- _Brief_: As the answer, set down the lines below from the one containing "C1: 2.2uF (GND, VBAT) -> 22nF (GND, VBAT)" through the one containing "U10: buffer CD4050", exactly and inclusively, and no others.

- _Recorded information_:

Content starts

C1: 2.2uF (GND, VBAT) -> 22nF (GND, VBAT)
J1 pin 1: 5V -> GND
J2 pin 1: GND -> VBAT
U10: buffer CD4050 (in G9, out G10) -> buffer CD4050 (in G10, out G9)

Content ends
Content starts

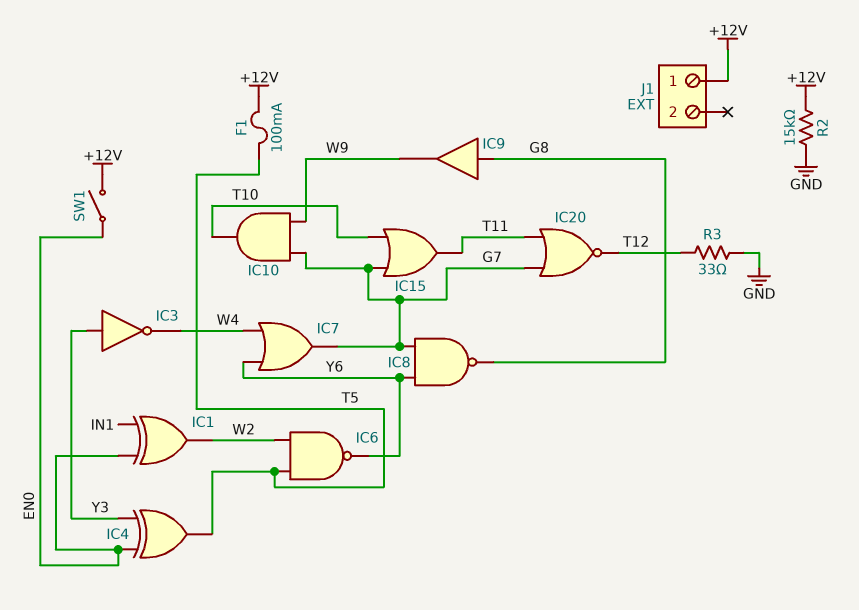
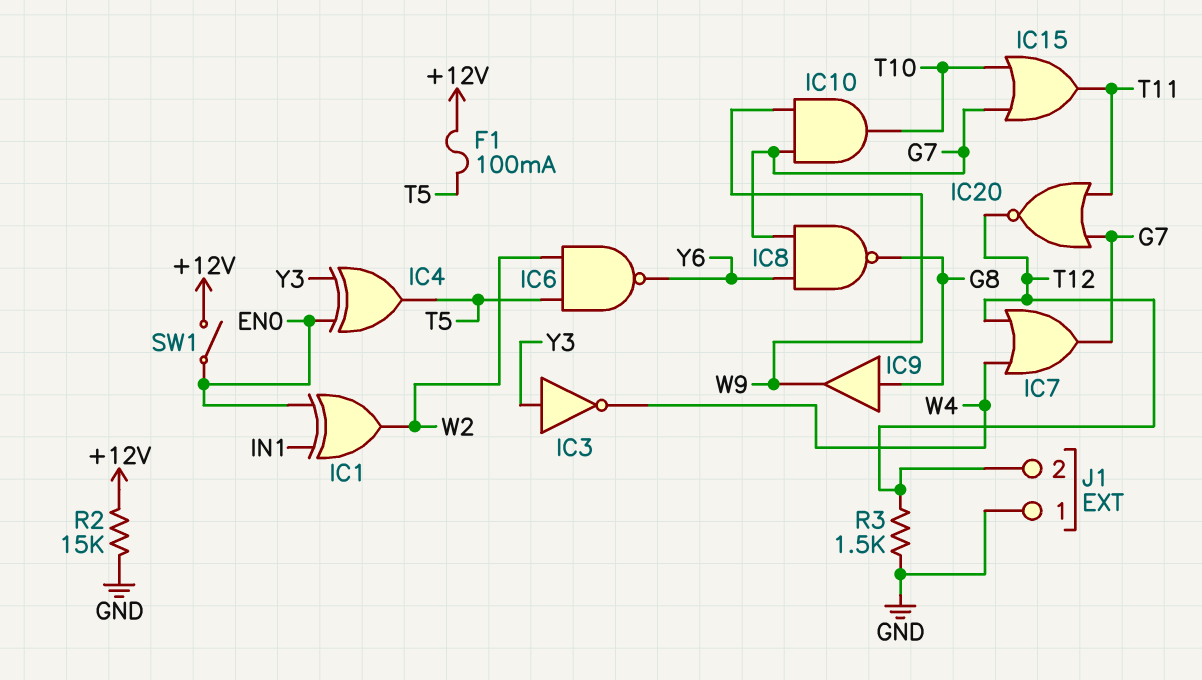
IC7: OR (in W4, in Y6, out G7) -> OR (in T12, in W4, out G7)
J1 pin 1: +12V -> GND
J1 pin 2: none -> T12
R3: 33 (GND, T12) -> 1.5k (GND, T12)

Content ends

- _Answer to the exercise_:
C1: 2.2uF (GND, VBAT) -> 22nF (GND, VBAT)
J1 pin 1: 5V -> GND
J2 pin 1: GND -> VBAT
U10: buffer CD4050 (in G9, out G10) -> buffer CD4050 (in G10, out G9)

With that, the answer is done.